Work to be completed ▸
Only lines holding "Session" are needed; copy each of them from the data below.

[Object displacement listings]
###
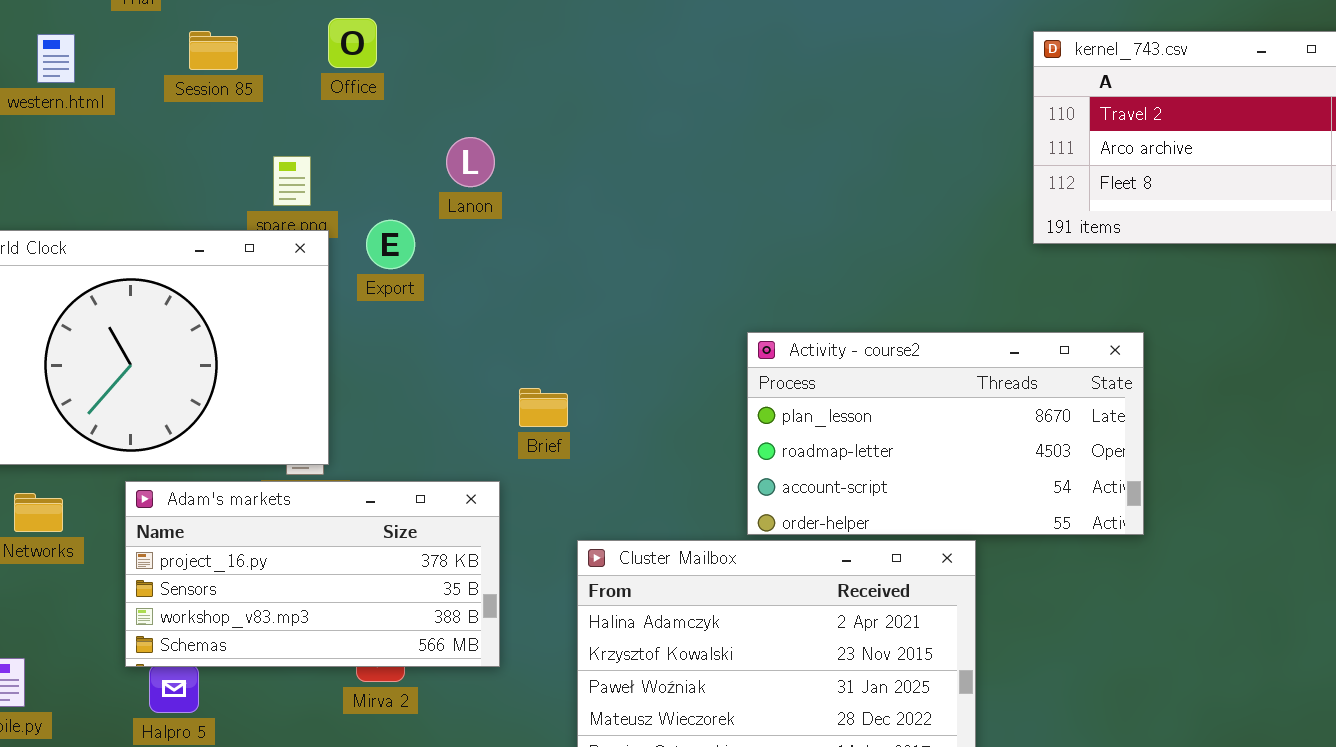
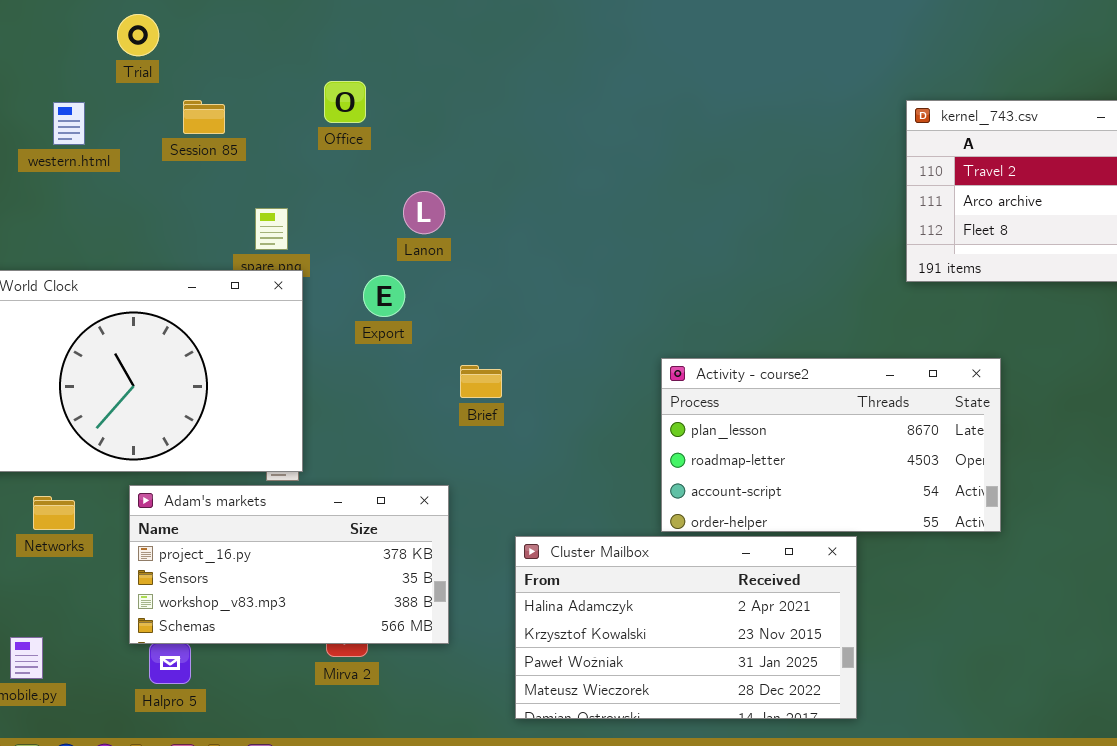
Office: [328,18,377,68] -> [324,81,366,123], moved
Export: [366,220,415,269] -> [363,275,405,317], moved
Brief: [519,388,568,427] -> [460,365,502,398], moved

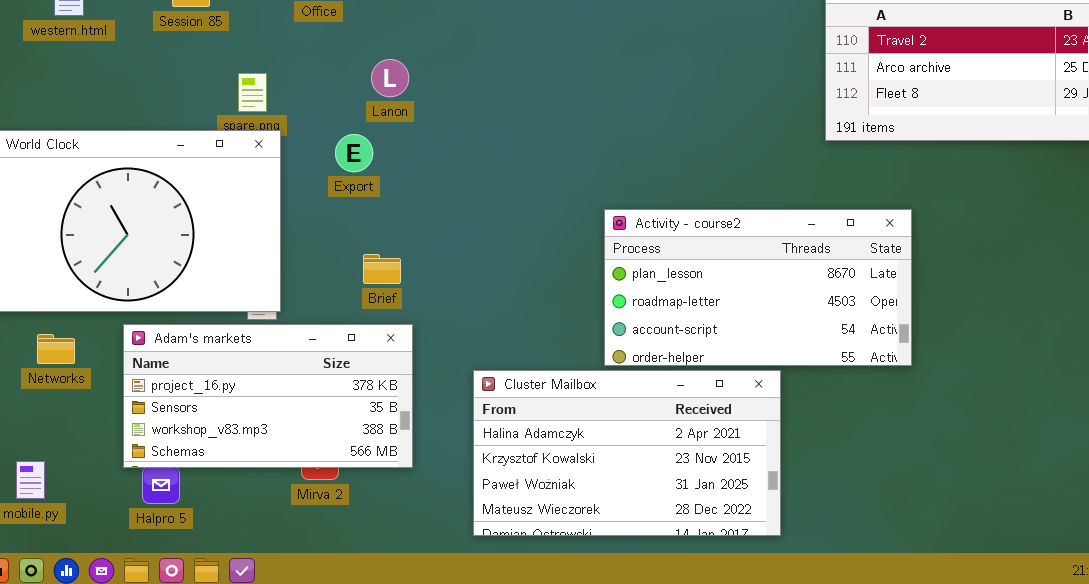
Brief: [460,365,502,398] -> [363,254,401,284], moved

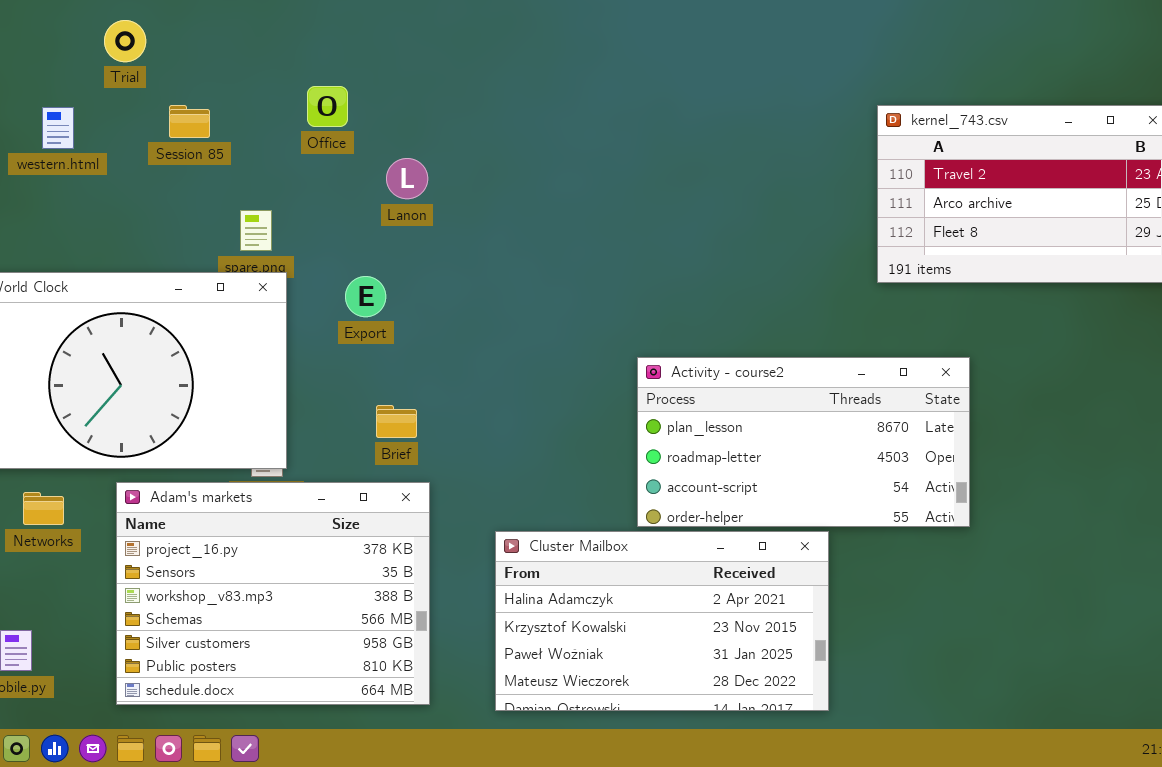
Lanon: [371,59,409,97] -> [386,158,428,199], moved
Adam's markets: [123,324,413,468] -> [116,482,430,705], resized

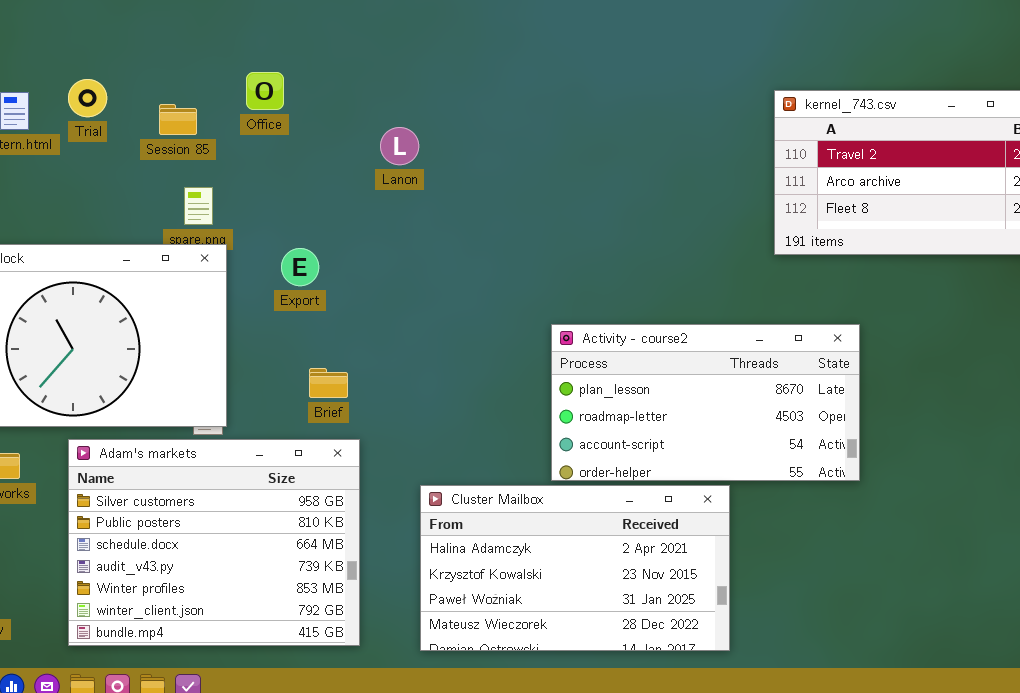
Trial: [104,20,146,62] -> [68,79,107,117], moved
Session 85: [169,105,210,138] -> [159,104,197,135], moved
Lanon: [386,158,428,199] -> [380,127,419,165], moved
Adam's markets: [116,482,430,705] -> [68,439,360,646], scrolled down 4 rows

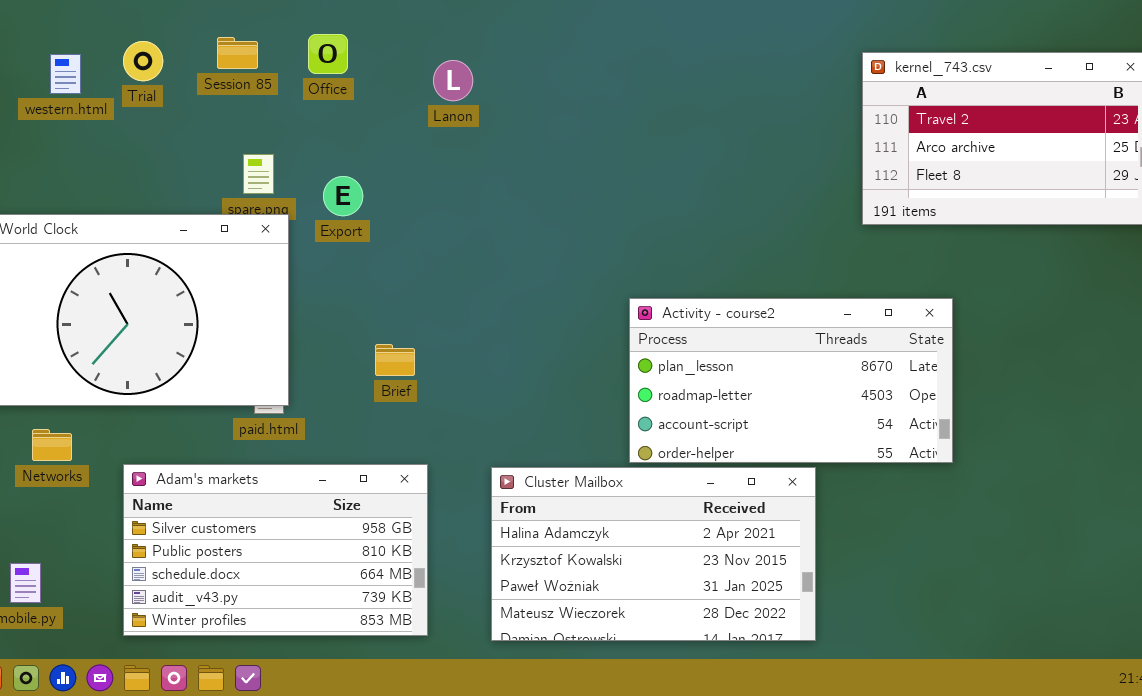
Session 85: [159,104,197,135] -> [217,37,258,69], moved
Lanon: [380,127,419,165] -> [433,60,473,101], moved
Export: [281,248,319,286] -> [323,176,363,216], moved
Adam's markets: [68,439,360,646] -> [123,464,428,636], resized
###
Answer for the task ▸
Session 85: [169,105,210,138] -> [159,104,197,135], moved
Session 85: [159,104,197,135] -> [217,37,258,69], moved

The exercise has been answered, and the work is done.